- [Set exercise]
Pick out every line in the listing below that contains the string "time" and copy each such line in full.

- [Records supplied]
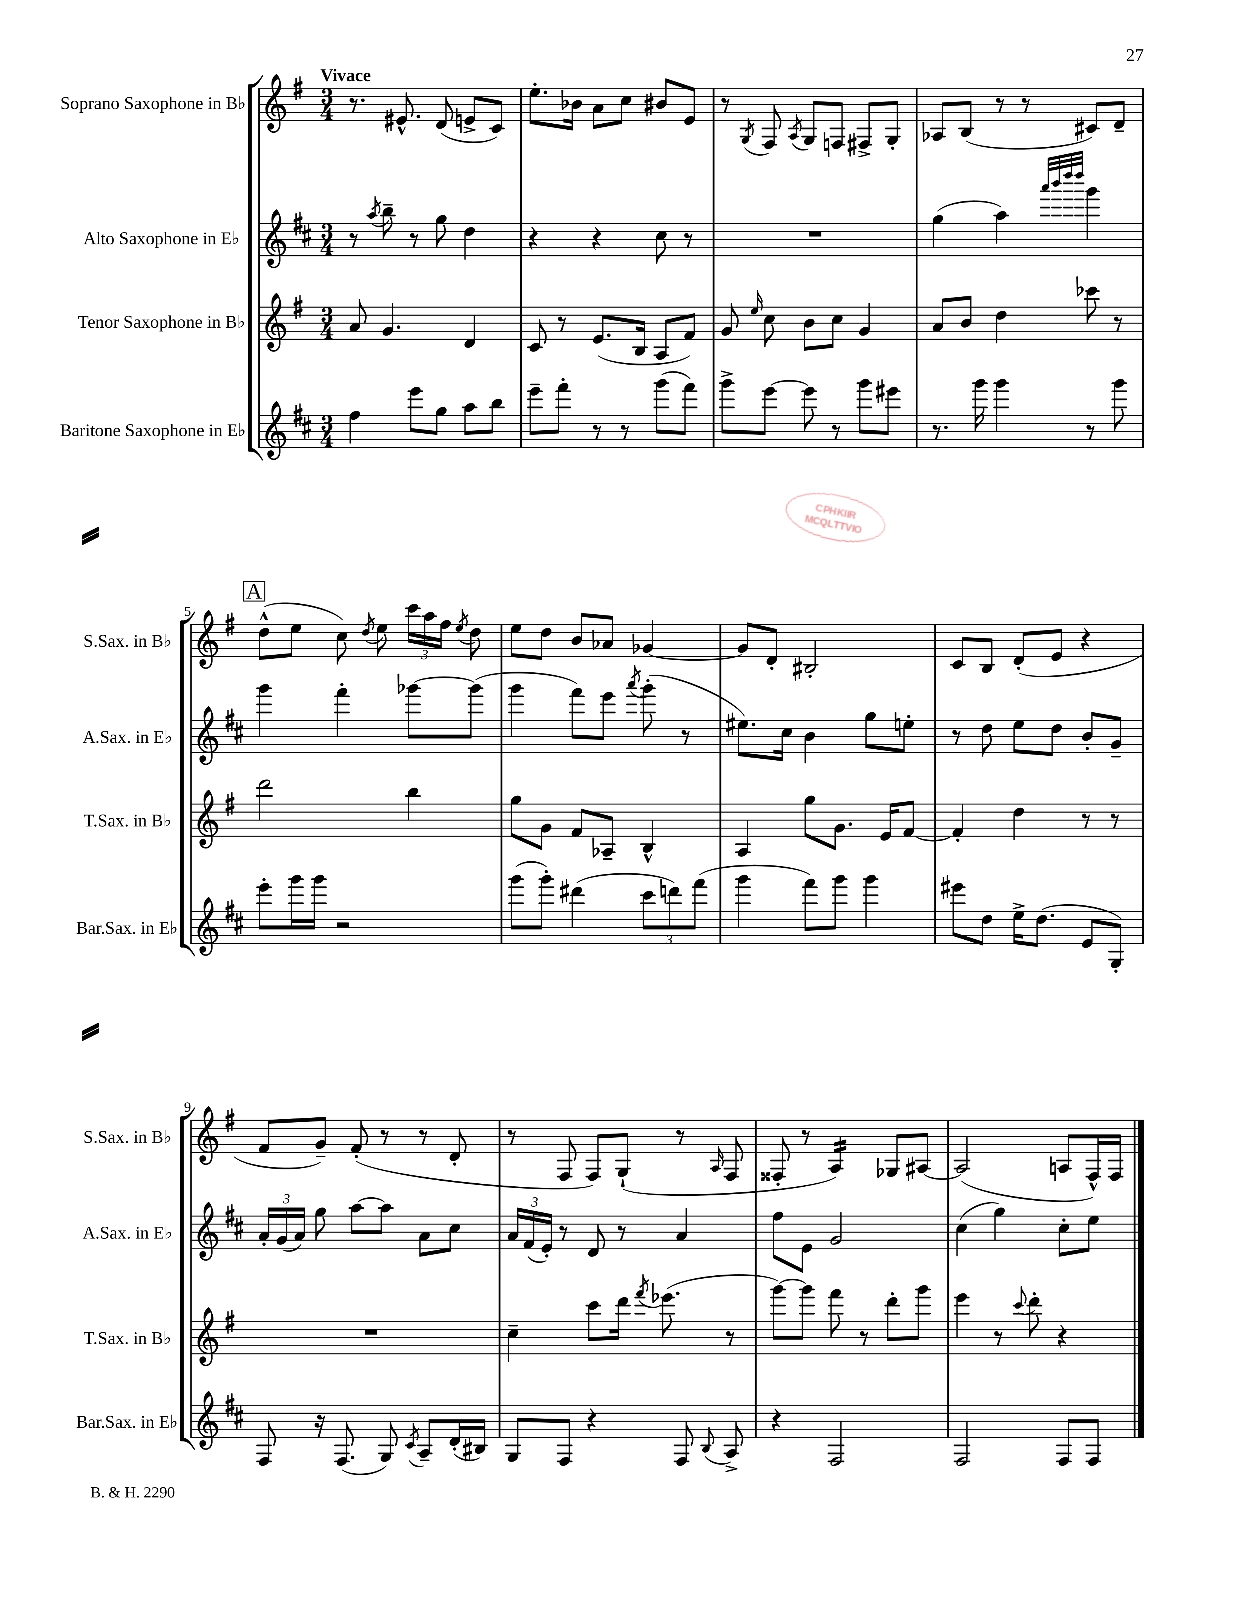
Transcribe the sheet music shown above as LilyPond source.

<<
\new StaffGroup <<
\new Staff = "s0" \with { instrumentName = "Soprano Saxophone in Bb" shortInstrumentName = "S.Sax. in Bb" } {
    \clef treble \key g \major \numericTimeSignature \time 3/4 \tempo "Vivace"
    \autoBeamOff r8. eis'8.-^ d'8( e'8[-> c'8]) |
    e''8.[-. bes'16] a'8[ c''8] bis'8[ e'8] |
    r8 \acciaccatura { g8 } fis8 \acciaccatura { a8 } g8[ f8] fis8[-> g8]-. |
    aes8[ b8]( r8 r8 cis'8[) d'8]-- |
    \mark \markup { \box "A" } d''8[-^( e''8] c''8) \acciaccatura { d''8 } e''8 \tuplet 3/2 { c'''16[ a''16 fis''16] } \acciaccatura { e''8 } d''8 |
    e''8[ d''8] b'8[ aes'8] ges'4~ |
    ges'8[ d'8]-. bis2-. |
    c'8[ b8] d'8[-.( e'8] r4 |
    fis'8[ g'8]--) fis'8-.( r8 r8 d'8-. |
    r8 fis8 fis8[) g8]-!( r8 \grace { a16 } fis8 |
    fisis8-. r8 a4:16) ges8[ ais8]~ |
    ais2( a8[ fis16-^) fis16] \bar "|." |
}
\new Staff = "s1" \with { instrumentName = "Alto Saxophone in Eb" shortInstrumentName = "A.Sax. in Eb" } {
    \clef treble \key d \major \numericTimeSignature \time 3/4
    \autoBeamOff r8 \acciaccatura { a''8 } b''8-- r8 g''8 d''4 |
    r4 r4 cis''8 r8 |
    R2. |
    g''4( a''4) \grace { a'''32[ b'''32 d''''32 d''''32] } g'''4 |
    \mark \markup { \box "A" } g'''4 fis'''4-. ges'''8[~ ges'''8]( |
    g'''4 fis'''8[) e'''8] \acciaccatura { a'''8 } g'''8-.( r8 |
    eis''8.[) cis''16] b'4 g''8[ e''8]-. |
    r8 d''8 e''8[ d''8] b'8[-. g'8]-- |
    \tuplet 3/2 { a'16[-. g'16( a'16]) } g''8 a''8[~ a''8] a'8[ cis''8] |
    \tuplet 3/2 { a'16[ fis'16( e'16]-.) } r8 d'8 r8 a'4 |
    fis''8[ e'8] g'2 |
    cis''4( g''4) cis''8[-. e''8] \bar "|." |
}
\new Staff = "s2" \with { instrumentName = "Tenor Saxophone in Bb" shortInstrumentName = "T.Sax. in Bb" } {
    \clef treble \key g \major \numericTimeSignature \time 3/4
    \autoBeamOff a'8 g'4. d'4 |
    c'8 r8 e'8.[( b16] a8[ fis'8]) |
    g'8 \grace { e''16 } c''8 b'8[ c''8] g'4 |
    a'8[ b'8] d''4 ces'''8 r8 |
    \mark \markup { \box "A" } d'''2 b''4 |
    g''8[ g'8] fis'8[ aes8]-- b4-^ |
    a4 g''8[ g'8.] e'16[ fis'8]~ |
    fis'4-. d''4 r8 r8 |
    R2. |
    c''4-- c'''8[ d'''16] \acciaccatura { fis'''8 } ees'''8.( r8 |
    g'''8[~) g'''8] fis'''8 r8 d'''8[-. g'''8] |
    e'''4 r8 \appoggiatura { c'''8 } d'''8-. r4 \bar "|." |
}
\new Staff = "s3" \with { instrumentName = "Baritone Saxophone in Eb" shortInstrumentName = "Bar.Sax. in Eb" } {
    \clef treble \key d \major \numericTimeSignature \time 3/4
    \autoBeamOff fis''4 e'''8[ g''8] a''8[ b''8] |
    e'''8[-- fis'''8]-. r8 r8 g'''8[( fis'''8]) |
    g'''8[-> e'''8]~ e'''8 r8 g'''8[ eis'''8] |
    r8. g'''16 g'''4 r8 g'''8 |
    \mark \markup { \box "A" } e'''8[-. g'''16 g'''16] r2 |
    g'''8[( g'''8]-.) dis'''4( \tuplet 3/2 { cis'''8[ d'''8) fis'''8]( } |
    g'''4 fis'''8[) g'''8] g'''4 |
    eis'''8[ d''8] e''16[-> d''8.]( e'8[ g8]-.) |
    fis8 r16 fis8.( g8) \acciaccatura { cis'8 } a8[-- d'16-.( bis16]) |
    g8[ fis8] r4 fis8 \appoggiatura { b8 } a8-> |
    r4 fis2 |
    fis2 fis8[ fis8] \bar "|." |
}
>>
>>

- [Exercise result]
    \clef treble \key g \major \numericTimeSignature \time 3/4 \tempo "Vivace"
    \clef treble \key d \major \numericTimeSignature \time 3/4
    \clef treble \key g \major \numericTimeSignature \time 3/4
    \clef treble \key d \major \numericTimeSignature \time 3/4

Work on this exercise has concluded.